[Exercise instructions] The entire listing that follows must be repeated exactly, pictures excluded.

[Data shown]
------
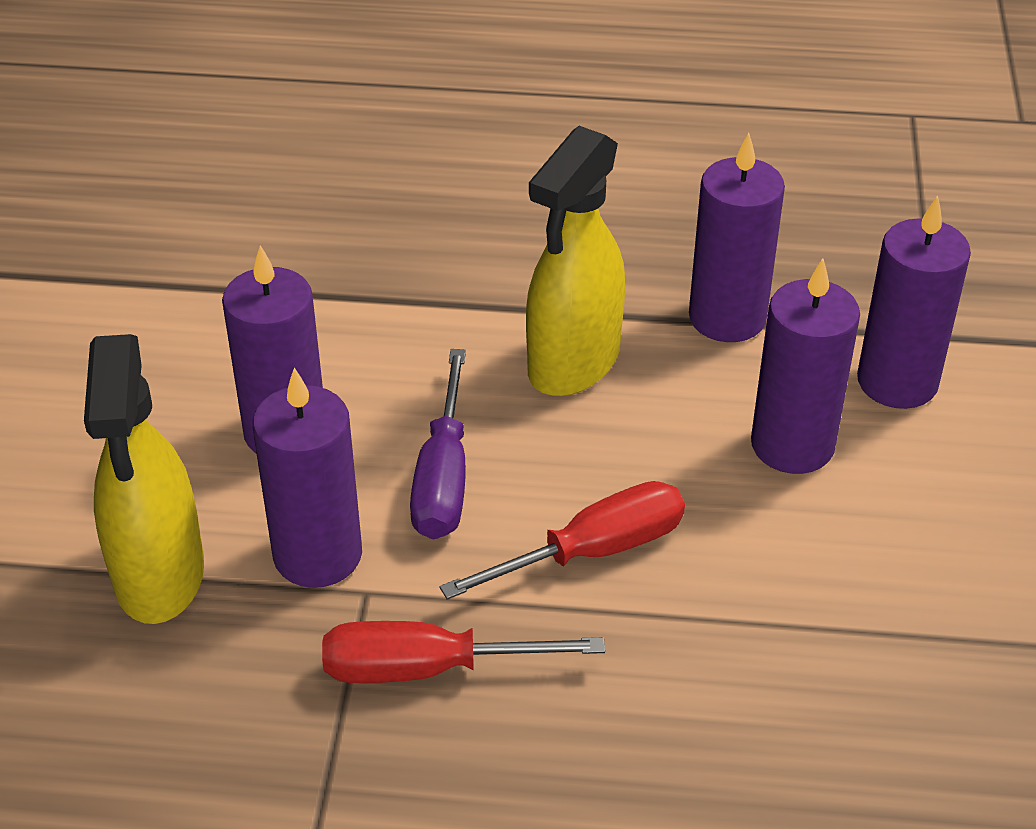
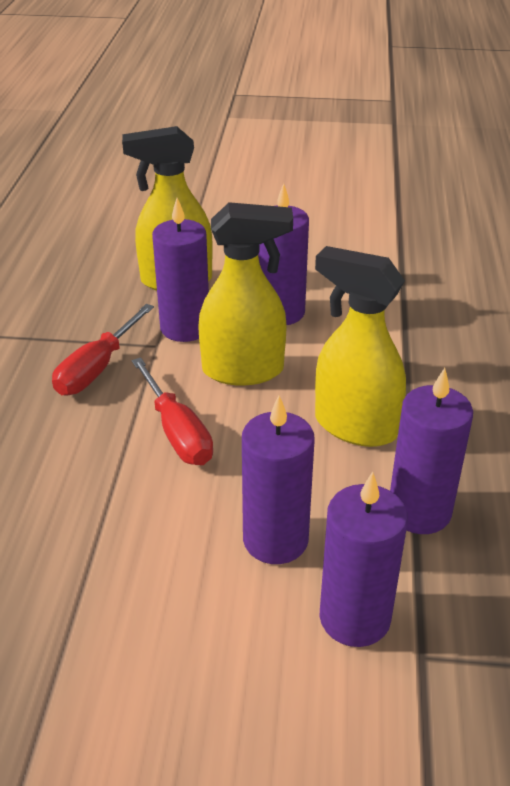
camera: 90 degrees right, 5 degrees down
(428, 669) = (97, 368): red screwdriver -> red screwdriver turned 150 degrees counterclockwise
(443, 477) = (244, 370): purple screwdriver -> yellow spray bottle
------
[Answer to this problem]
camera: 90 degrees right, 5 degrees down
(428, 669) = (97, 368): red screwdriver -> red screwdriver turned 150 degrees counterclockwise
(443, 477) = (244, 370): purple screwdriver -> yellow spray bottle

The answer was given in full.